DATASET RECORDS:
★ ★ ★ ★ ★
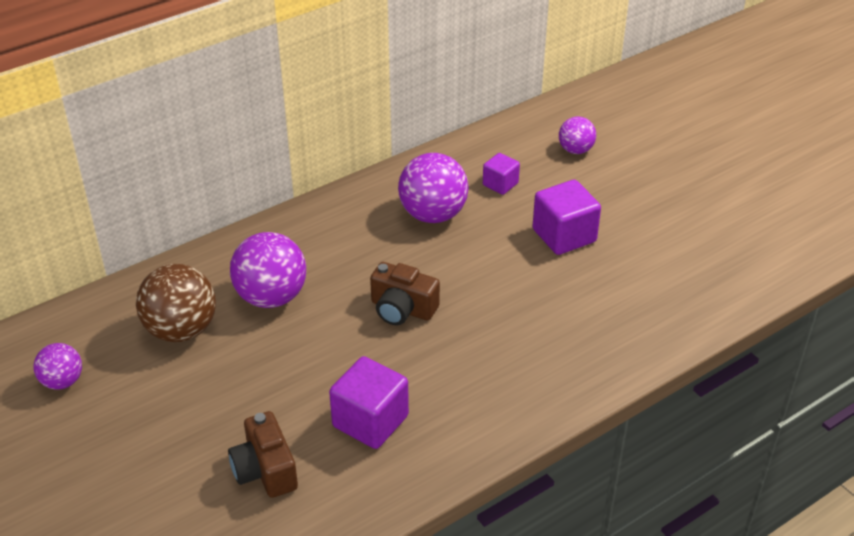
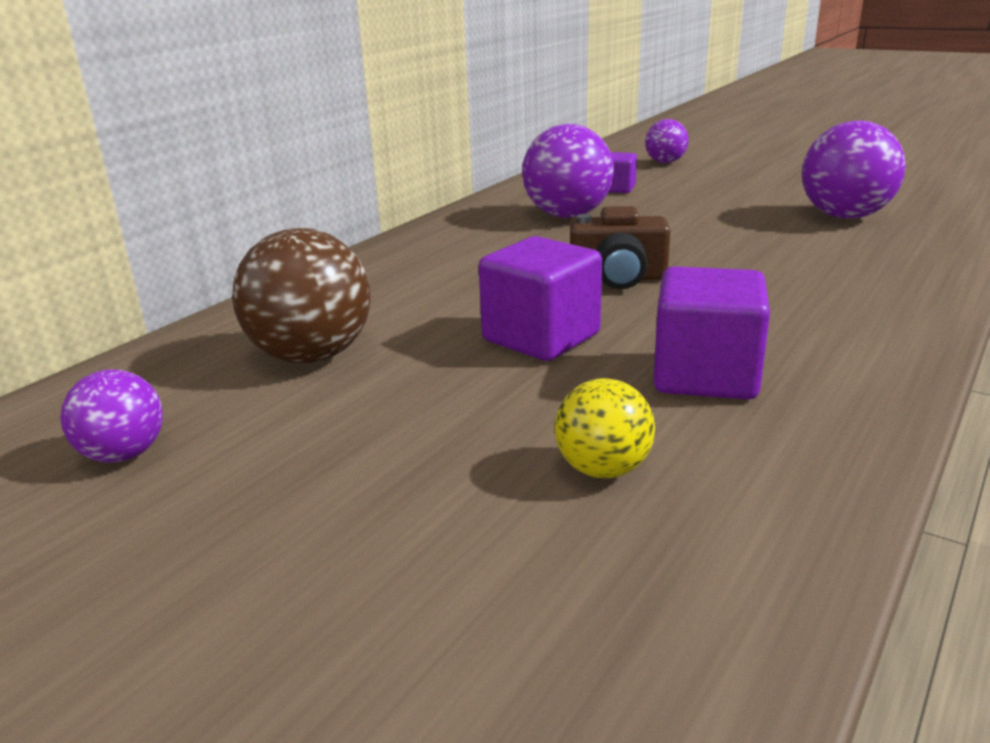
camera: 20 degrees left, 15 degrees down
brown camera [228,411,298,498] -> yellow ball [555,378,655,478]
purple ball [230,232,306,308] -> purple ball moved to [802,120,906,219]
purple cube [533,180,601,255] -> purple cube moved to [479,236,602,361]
★ ★ ★ ★ ★
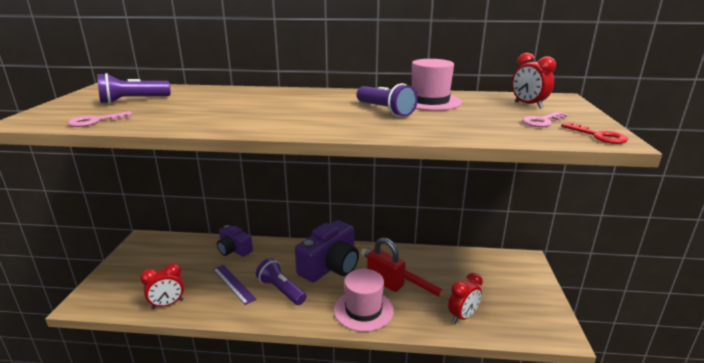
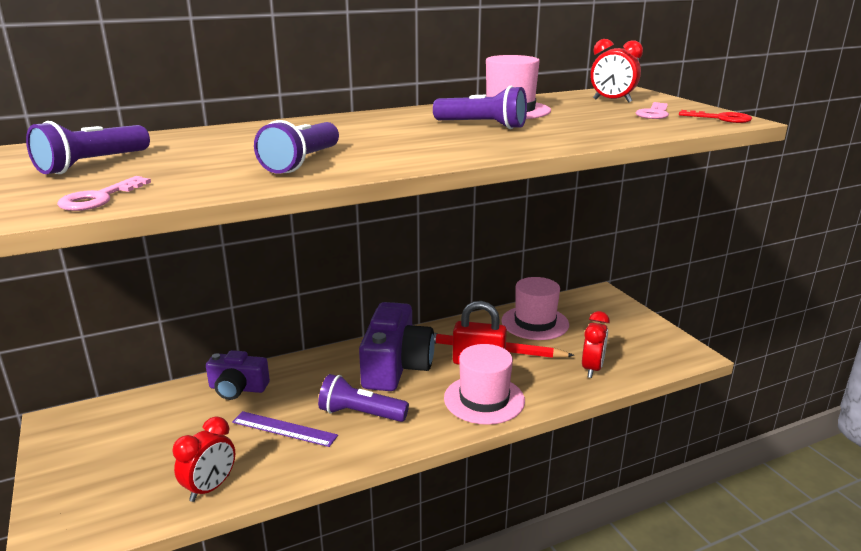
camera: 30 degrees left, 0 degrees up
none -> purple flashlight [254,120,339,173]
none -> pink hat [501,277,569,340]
★ ★ ★ ★ ★
YOUR TASK: The response should hold exactly the lines starting at the line with "camera: 30 degrees left, 0 degrees up" and ending at the line with "none -> pink hat [501,277,569,340]", and no other line of the material above.

ANSWER BOX:
camera: 30 degrees left, 0 degrees up
none -> purple flashlight [254,120,339,173]
none -> pink hat [501,277,569,340]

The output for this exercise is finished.